**ASSIGNED TASK**
Copy every line of the items below verbatim, omitting the image placeholders.

**DATASET RECORDS**
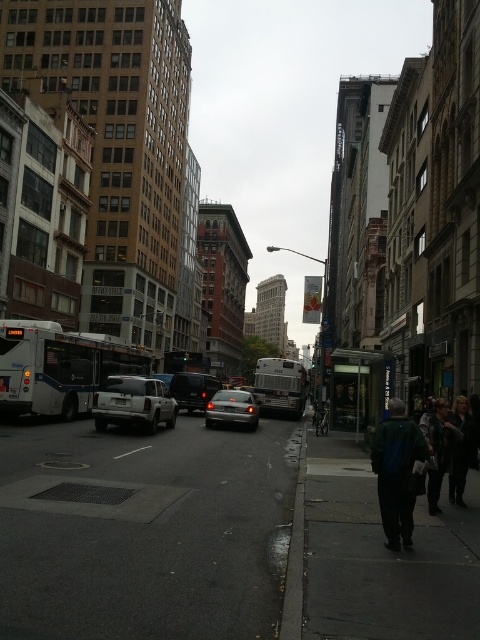
Question: Which point is closer to the camera taking this photo?

Choices:
 (A) (384, 468)
 (B) (191, 392)
 (C) (98, 554)
 (D) (455, 484)

Answer: (C)

Question: Which of the following is the farthest from the observer?

Choices:
 (A) gray asphalt at lower left
 (B) silver metallic sedan at center
 (C) white matte suv at center
 (D) dark brown leather jacket at lower right

Answer: (B)

Question: Can you confirm if white matte bus at left is positioned above shiny black sedan at center?

Choices:
 (A) no
 (B) yes

Answer: (B)

Question: Which object is the closest to the white matte bus at left?

Choices:
 (A) silver metallic sedan at center
 (B) white matte suv at center

Answer: (B)

Question: Does dark asphalt sidewalk at lower right have a greater width compared to dark green jacket at lower right?

Choices:
 (A) yes
 (B) no

Answer: (A)

Question: Observing the image, what is the correct spatial positioning of dark asphalt sidewalk at lower right in reference to green fabric jacket at lower right?

Choices:
 (A) right
 (B) left

Answer: (A)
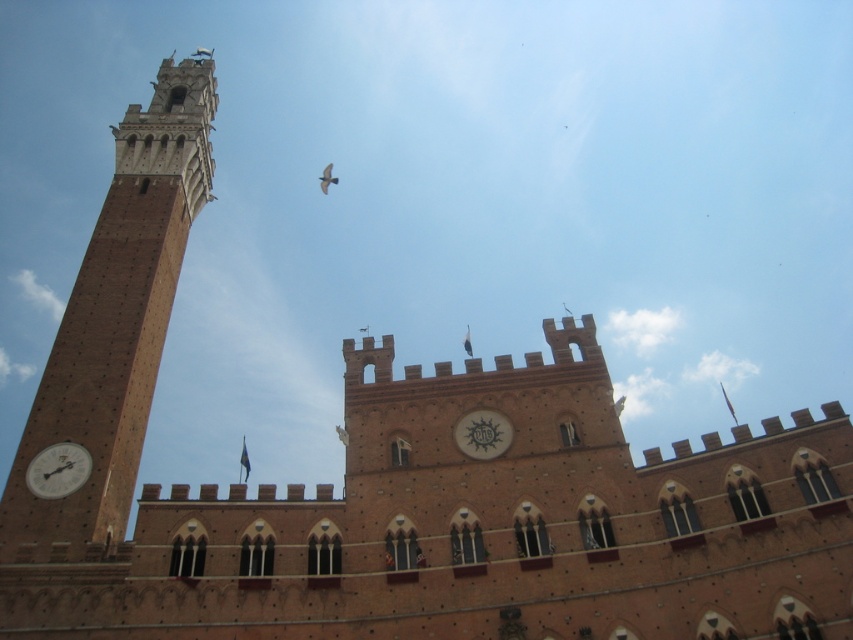
You are an architect examining the historic building. You notice the brown brick bell tower at left and the white glossy clock at center. Which structure is positioned further to the east?

The brown brick bell tower at left is to the left of the white glossy clock at center, so it is positioned further to the east since it is on the left side of the clock.

You are an architect examining the historic building. You need to determine which structure is taller between the brown brick bell tower at left and the white glossy clock at center. Based on the scene, which one is taller?

The brown brick bell tower at left is taller than the white glossy clock at center according to the description.

You are an architect examining the building facade. You notice two points marked on the image at coordinates point (53, 445) and point (476, 429). Which point is closer to the viewer?

Point (53, 445) is in front of point (476, 429), so it is closer to the viewer.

**REPLY TO THE TASK**
Question: Which point is closer to the camera taking this photo?

Choices:
 (A) (384, 468)
 (B) (191, 392)
 (C) (98, 554)
 (D) (455, 484)

Answer: (C)

Question: Which of the following is the farthest from the observer?

Choices:
 (A) gray asphalt at lower left
 (B) silver metallic sedan at center
 (C) white matte suv at center
 (D) dark brown leather jacket at lower right

Answer: (B)

Question: Can you confirm if white matte bus at left is positioned above shiny black sedan at center?

Choices:
 (A) no
 (B) yes

Answer: (B)

Question: Which object is the closest to the white matte bus at left?

Choices:
 (A) silver metallic sedan at center
 (B) white matte suv at center

Answer: (B)

Question: Does dark asphalt sidewalk at lower right have a greater width compared to dark green jacket at lower right?

Choices:
 (A) yes
 (B) no

Answer: (A)

Question: Observing the image, what is the correct spatial positioning of dark asphalt sidewalk at lower right in reference to green fabric jacket at lower right?

Choices:
 (A) right
 (B) left

Answer: (A)
You are an architect examining the historic building. You notice the brown brick bell tower at left and the white glossy clock at center. Which structure is positioned further to the east?

The brown brick bell tower at left is to the left of the white glossy clock at center, so it is positioned further to the east since it is on the left side of the clock.

You are an architect examining the historic building. You need to determine which structure is taller between the brown brick bell tower at left and the white glossy clock at center. Based on the scene, which one is taller?

The brown brick bell tower at left is taller than the white glossy clock at center according to the description.

You are an architect examining the building facade. You notice two points marked on the image at coordinates point (53, 445) and point (476, 429). Which point is closer to the viewer?

Point (53, 445) is in front of point (476, 429), so it is closer to the viewer.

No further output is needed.